Pictures are not part of the answer. Write out exactly the lines from the one containing "white hammer: 2 -> 1" through the end of the material below.
◇ ◇ ◇ ◇ ◇
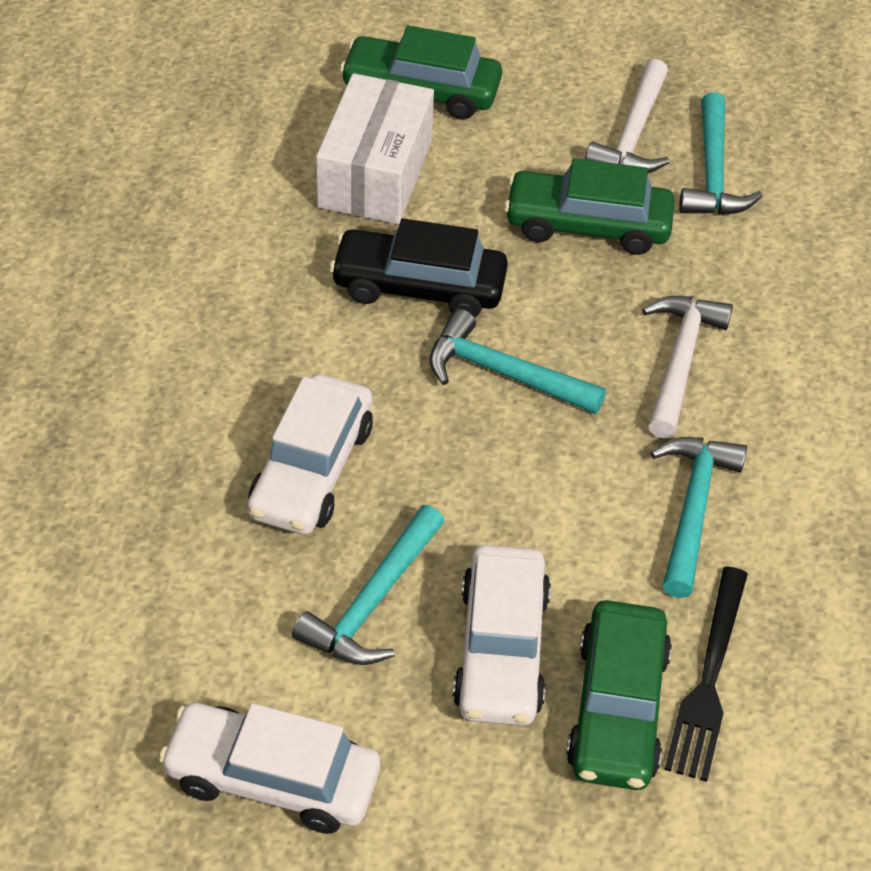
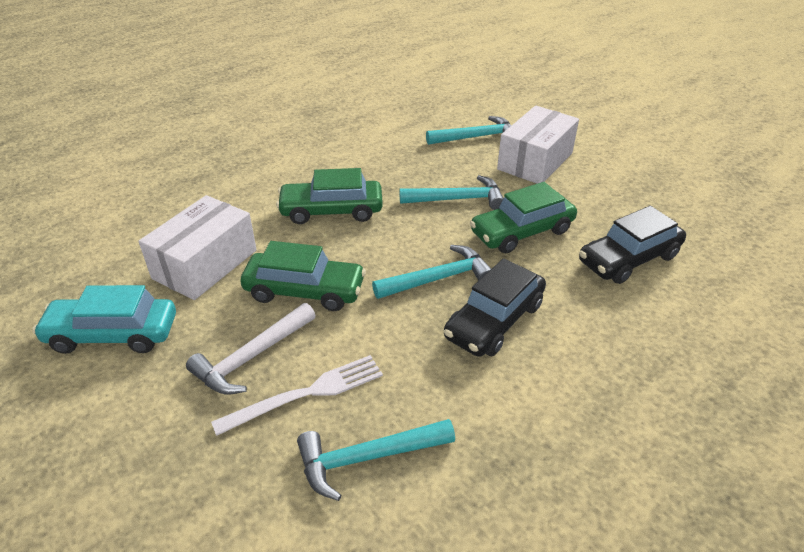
black car: 1 -> 2
black fork: 1 -> 0
turquoise car: 0 -> 1
white box: 1 -> 2
white car: 3 -> 0
white fork: 0 -> 1
white hammer: 2 -> 1

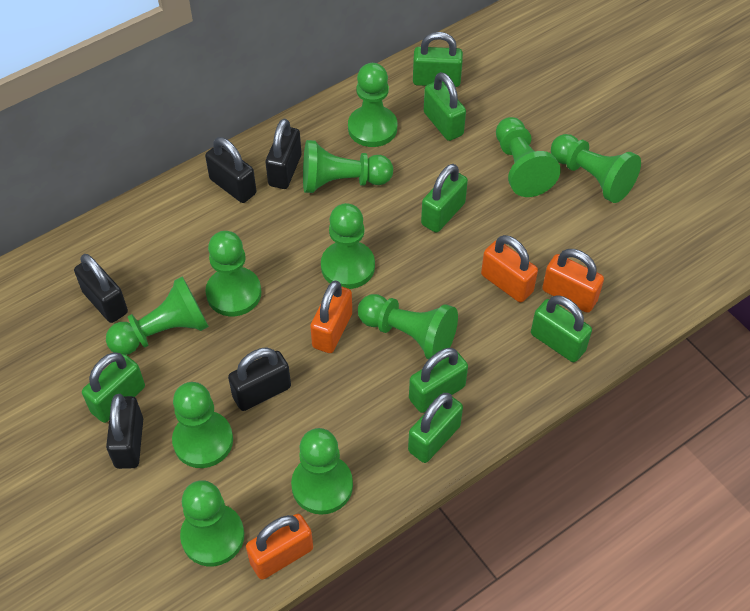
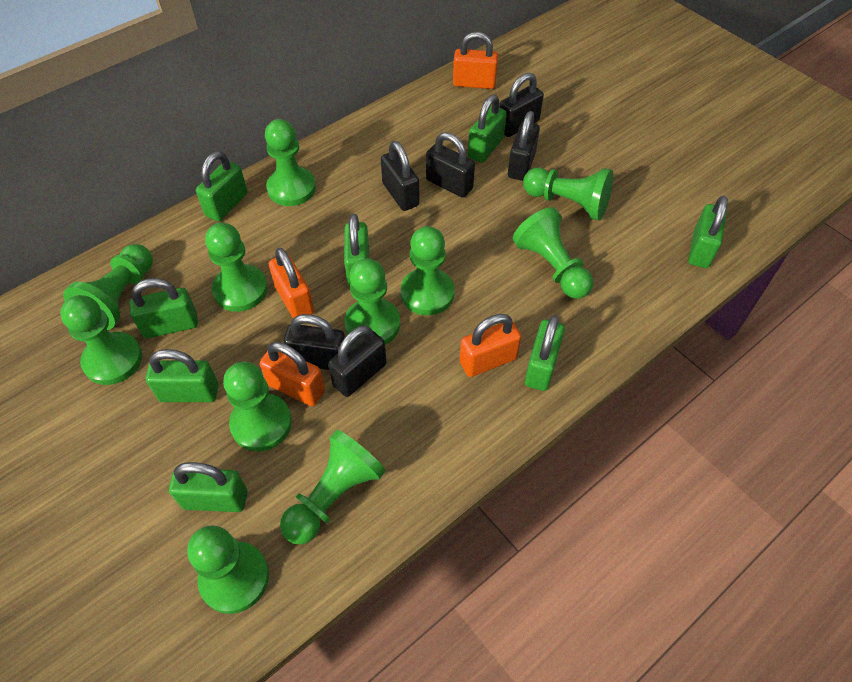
black padlock: 5 -> 6
green padlock: 7 -> 8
◇ ◇ ◇ ◇ ◇
## Written response
white hammer: 2 -> 1

black padlock: 5 -> 6
green padlock: 7 -> 8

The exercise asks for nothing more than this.